Exercise instructions: Look below for the line containing "RADIO pin MISO: D2 -> D7", then write out that line and every line after it to the end, exactly, minus the pictures.

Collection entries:
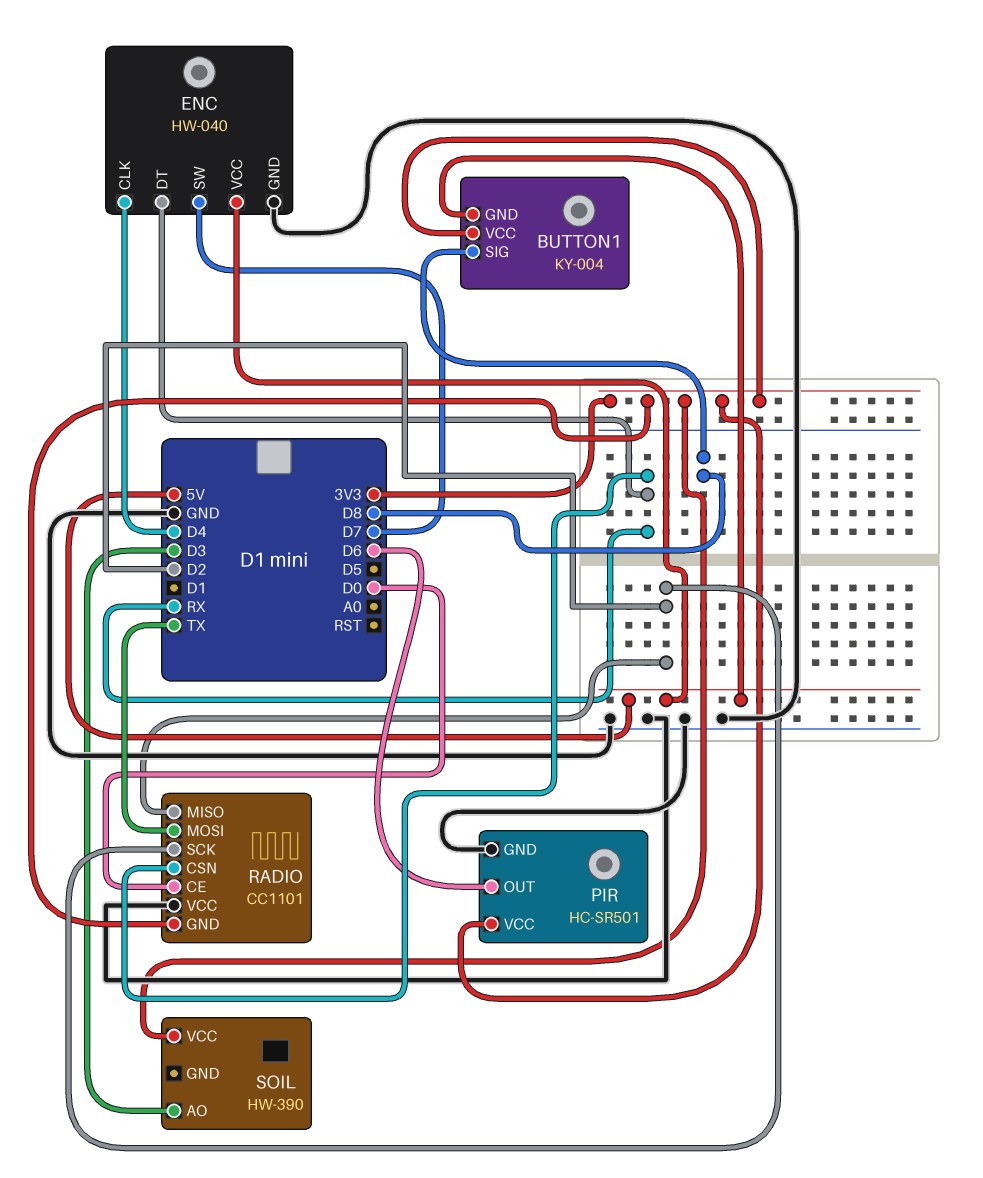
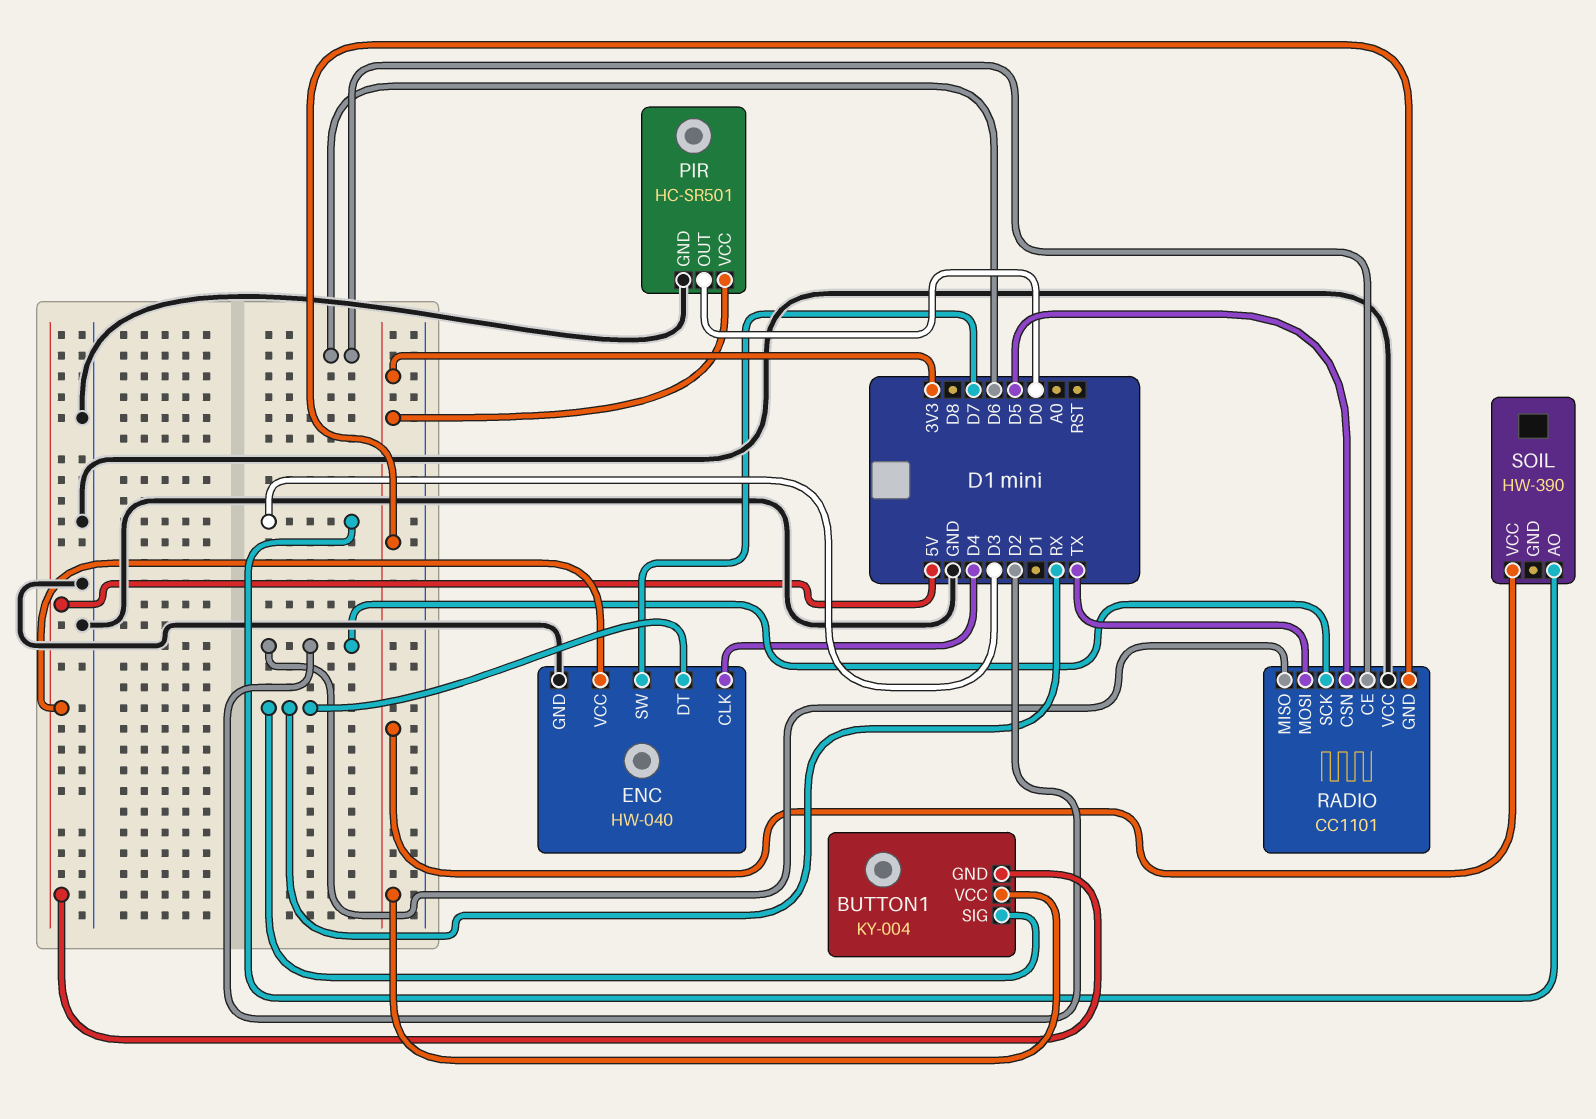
BUTTON1 pin SIG: D8 -> RX
PIR pin OUT: D6 -> D0
RADIO pin CE: D0 -> D6
RADIO pin CSN: RX -> D5

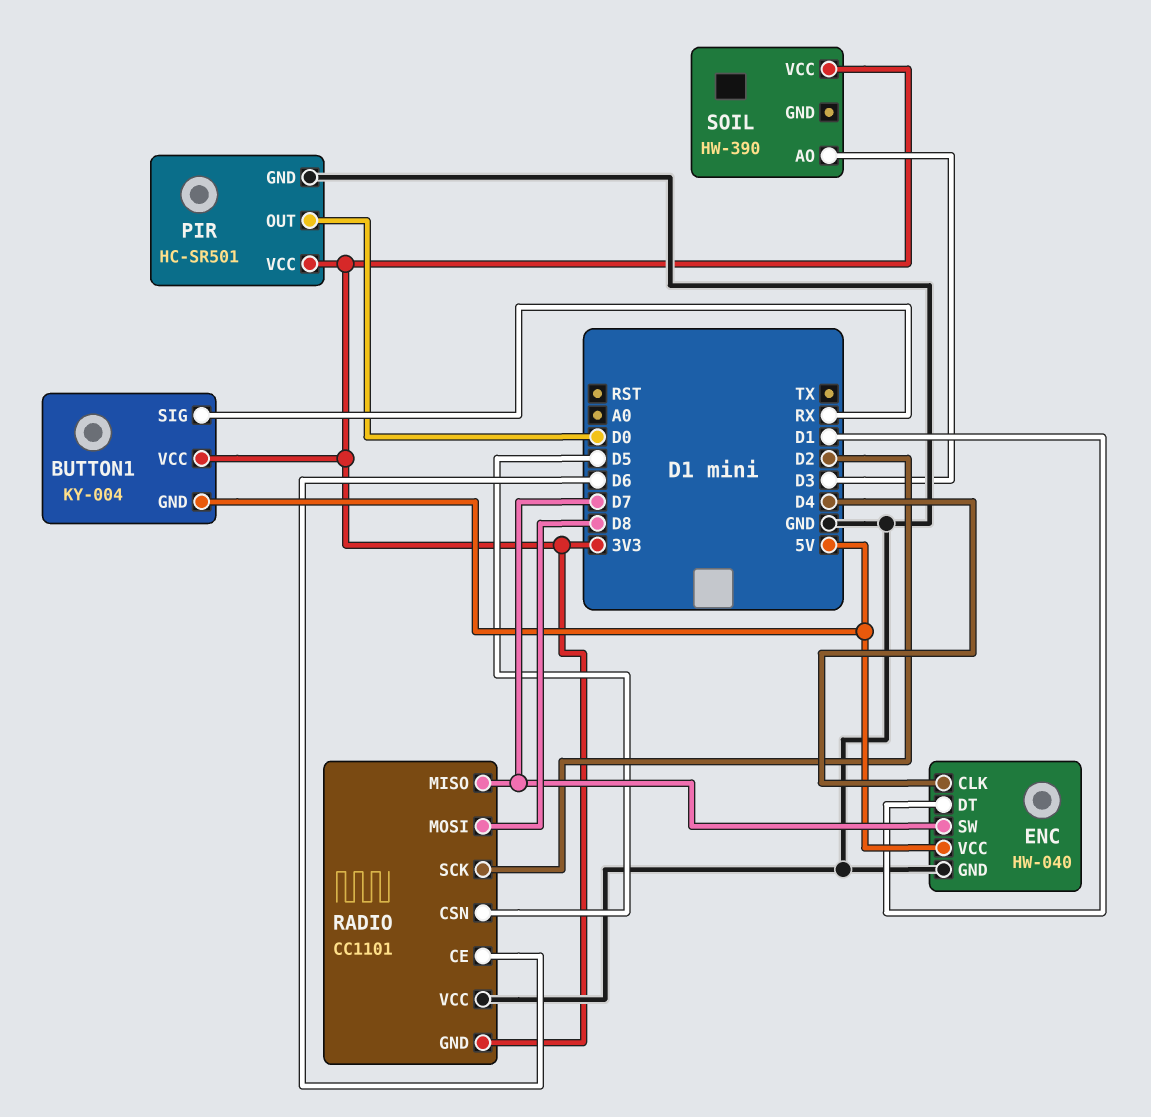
ENC pin DT: RX -> D1
RADIO pin MISO: D2 -> D7
RADIO pin MOSI: TX -> D8

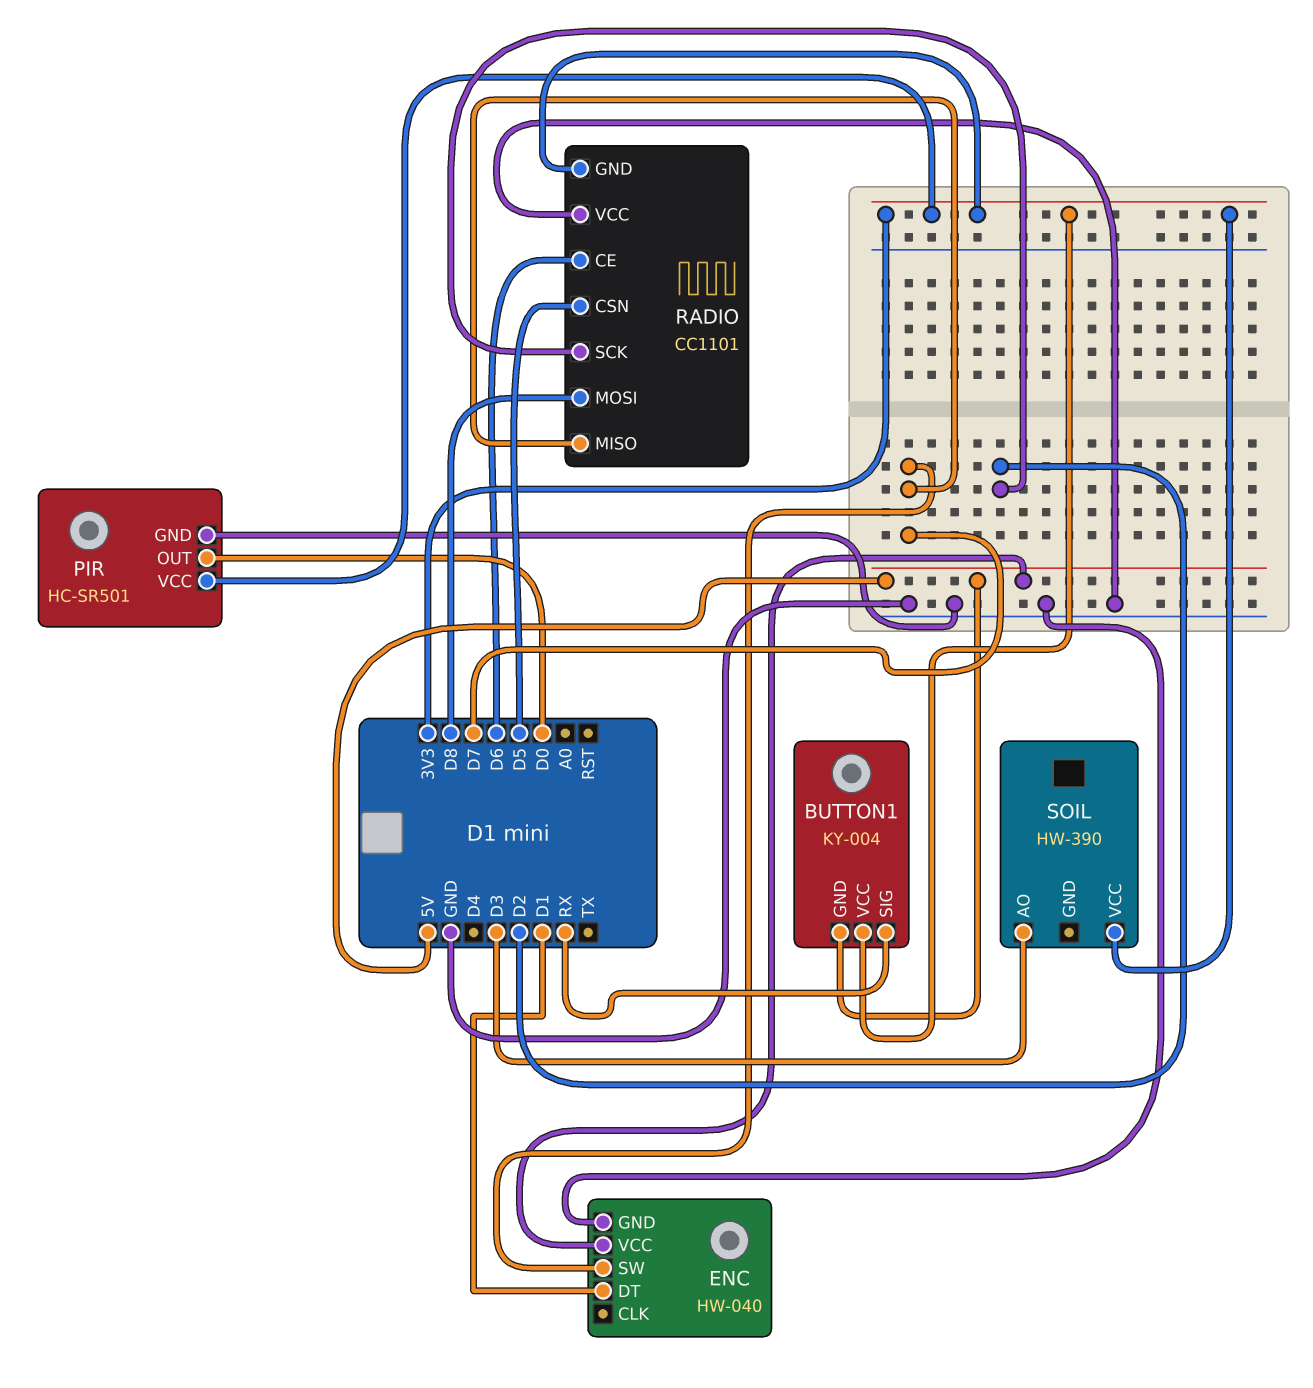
ENC pin CLK: D4 -> none

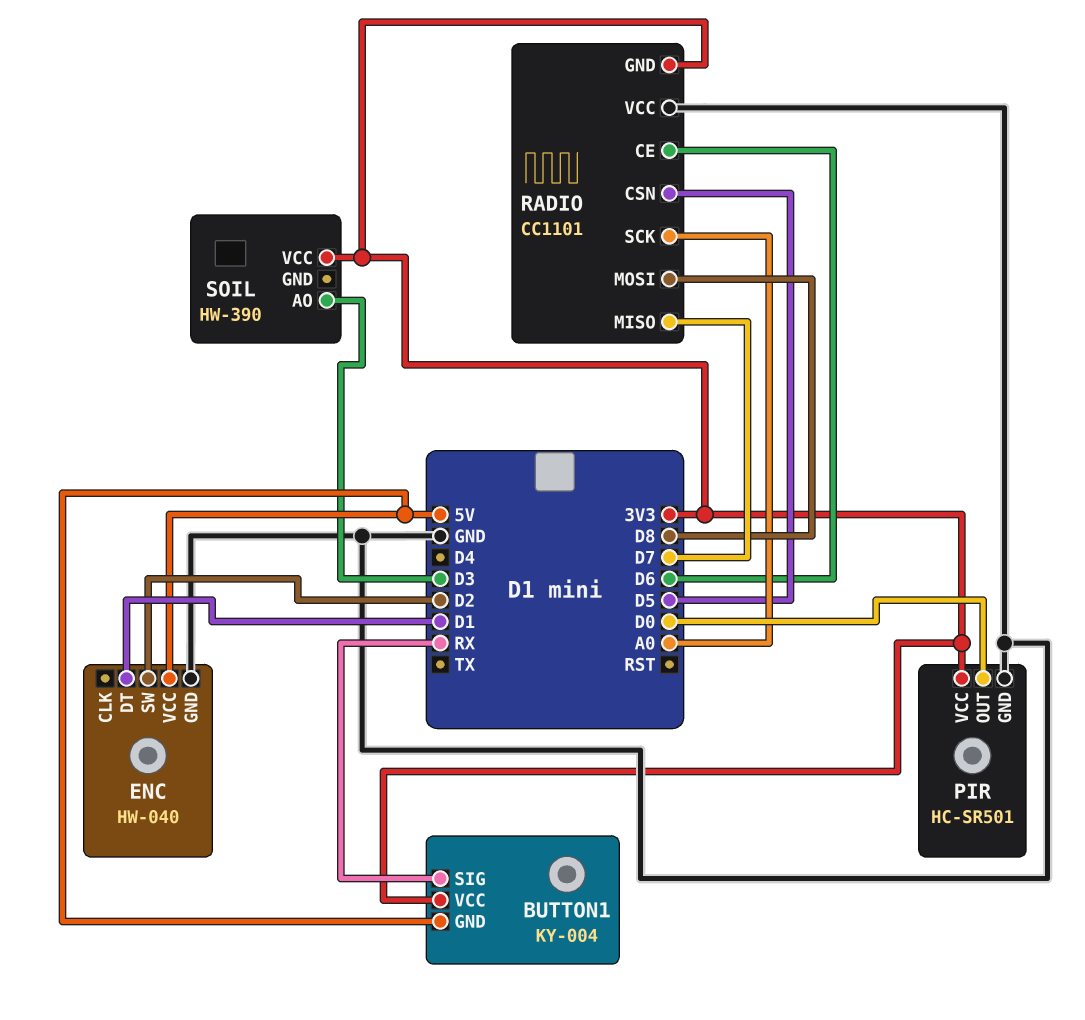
ENC pin SW: D7 -> D2
RADIO pin SCK: D2 -> A0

Reply:
RADIO pin MISO: D2 -> D7
RADIO pin MOSI: TX -> D8

ENC pin CLK: D4 -> none

ENC pin SW: D7 -> D2
RADIO pin SCK: D2 -> A0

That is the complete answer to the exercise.